### What you will do
In the entries below, find every line with "bagubadok" and copy it.

### Source material
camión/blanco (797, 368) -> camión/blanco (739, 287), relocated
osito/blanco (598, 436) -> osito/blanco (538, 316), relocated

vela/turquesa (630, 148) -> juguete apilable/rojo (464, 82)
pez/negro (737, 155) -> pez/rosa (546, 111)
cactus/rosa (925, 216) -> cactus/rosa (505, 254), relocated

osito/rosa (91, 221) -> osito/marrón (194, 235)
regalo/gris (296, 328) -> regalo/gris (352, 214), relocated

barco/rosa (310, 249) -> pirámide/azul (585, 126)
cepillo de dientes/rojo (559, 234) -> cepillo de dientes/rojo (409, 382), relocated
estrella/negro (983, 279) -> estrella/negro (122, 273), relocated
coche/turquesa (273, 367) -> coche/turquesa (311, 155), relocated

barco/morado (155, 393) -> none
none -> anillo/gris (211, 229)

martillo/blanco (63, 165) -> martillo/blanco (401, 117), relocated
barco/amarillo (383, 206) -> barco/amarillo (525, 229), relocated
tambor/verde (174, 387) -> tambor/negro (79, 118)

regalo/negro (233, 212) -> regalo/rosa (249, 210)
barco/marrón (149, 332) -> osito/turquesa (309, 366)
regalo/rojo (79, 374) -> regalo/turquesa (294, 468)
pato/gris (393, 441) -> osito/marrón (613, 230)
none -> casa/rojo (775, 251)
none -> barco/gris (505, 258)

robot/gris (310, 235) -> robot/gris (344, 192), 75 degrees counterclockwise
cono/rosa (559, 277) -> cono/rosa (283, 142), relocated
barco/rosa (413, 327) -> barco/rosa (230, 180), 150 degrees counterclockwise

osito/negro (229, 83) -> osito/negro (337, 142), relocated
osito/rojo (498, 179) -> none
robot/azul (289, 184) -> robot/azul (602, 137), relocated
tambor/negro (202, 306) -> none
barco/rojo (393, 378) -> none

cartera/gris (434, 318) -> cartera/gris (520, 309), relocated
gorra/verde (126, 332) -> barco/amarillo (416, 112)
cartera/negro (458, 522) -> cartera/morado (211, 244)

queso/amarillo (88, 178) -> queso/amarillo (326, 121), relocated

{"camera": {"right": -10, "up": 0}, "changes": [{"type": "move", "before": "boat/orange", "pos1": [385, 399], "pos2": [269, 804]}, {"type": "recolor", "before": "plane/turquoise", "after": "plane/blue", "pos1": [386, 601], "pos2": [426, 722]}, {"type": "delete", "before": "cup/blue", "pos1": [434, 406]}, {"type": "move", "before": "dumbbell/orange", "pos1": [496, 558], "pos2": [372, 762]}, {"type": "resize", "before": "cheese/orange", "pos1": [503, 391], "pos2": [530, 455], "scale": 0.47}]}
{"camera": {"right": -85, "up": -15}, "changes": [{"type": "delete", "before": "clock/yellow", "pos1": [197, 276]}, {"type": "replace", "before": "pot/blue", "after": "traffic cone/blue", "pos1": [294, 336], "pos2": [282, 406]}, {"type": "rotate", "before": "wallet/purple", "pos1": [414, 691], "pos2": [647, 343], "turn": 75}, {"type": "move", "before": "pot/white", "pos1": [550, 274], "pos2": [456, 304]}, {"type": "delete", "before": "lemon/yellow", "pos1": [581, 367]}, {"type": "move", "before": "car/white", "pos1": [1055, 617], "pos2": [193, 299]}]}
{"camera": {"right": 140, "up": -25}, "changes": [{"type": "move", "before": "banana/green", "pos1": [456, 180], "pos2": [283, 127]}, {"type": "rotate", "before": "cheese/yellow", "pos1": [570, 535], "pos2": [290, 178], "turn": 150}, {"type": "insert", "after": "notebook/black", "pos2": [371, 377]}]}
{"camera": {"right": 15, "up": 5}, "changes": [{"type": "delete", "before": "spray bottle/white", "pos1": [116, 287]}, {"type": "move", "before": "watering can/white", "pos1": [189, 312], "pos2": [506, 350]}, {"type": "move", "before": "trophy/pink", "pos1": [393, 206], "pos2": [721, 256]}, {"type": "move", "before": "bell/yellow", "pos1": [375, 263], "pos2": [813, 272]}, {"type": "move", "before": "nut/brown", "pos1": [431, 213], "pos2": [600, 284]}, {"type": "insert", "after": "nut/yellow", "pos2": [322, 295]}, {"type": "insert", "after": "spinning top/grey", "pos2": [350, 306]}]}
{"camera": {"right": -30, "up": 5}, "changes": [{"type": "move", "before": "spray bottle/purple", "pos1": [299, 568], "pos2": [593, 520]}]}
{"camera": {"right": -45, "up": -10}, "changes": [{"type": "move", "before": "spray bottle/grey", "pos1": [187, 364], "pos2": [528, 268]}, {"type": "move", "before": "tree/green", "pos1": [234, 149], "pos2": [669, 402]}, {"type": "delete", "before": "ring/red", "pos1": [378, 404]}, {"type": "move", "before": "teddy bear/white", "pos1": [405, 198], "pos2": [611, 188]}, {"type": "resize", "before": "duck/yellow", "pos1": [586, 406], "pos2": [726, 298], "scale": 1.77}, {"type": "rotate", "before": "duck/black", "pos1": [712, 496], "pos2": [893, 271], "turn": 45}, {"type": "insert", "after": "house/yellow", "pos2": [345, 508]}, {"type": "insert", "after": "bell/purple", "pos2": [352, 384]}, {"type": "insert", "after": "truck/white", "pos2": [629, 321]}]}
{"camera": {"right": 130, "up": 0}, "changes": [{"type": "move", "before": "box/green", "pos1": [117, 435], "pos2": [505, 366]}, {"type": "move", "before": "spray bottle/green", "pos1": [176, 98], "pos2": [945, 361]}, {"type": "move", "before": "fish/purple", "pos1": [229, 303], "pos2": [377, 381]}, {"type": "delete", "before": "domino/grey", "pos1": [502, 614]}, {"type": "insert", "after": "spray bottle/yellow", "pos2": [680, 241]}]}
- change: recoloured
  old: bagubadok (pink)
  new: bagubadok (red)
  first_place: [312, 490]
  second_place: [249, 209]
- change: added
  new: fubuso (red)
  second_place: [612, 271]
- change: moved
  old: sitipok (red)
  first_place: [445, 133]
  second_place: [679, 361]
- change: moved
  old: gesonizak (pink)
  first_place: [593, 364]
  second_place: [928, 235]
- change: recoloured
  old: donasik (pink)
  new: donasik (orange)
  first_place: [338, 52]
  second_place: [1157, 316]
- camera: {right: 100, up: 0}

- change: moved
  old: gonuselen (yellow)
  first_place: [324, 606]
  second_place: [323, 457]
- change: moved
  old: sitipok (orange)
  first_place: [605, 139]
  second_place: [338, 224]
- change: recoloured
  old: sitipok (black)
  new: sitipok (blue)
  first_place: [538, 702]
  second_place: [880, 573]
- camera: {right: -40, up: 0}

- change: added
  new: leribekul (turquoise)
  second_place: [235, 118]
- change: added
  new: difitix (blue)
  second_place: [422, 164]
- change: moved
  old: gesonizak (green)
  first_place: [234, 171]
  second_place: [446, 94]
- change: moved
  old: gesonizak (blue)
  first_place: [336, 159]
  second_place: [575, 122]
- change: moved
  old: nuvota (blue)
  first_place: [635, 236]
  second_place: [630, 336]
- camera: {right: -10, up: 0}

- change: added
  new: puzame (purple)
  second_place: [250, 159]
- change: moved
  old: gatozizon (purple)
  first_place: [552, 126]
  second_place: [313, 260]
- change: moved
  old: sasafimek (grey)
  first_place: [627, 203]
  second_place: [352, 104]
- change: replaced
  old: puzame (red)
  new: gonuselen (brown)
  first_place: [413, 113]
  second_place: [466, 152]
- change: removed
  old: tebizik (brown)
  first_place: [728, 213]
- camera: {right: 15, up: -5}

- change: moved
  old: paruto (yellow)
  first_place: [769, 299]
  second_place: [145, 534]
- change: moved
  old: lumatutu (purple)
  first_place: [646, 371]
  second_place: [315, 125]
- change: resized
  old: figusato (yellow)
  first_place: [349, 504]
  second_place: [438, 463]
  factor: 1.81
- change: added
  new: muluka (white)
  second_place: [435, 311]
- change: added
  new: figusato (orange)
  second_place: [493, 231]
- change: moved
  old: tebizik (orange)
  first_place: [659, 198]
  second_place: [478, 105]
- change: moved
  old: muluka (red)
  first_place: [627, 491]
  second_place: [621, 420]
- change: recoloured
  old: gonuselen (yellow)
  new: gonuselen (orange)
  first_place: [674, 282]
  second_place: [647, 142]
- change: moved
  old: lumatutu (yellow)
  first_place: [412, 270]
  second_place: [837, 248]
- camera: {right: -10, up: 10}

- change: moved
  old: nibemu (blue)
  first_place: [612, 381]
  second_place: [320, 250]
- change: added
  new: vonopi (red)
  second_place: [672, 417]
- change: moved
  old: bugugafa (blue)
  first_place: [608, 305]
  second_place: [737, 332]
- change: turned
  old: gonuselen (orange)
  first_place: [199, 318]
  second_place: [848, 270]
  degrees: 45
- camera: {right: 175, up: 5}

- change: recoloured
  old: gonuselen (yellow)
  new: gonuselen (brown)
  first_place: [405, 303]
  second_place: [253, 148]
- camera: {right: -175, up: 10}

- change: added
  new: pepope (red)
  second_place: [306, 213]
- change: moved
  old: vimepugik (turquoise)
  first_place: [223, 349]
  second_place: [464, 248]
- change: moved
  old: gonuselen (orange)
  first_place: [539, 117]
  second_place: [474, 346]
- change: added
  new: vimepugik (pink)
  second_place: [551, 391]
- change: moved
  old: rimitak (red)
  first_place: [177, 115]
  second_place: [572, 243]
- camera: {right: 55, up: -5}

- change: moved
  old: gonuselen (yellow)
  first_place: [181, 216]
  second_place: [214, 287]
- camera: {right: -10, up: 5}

### Answer below
  old: bagubadok (pink)
  new: bagubadok (red)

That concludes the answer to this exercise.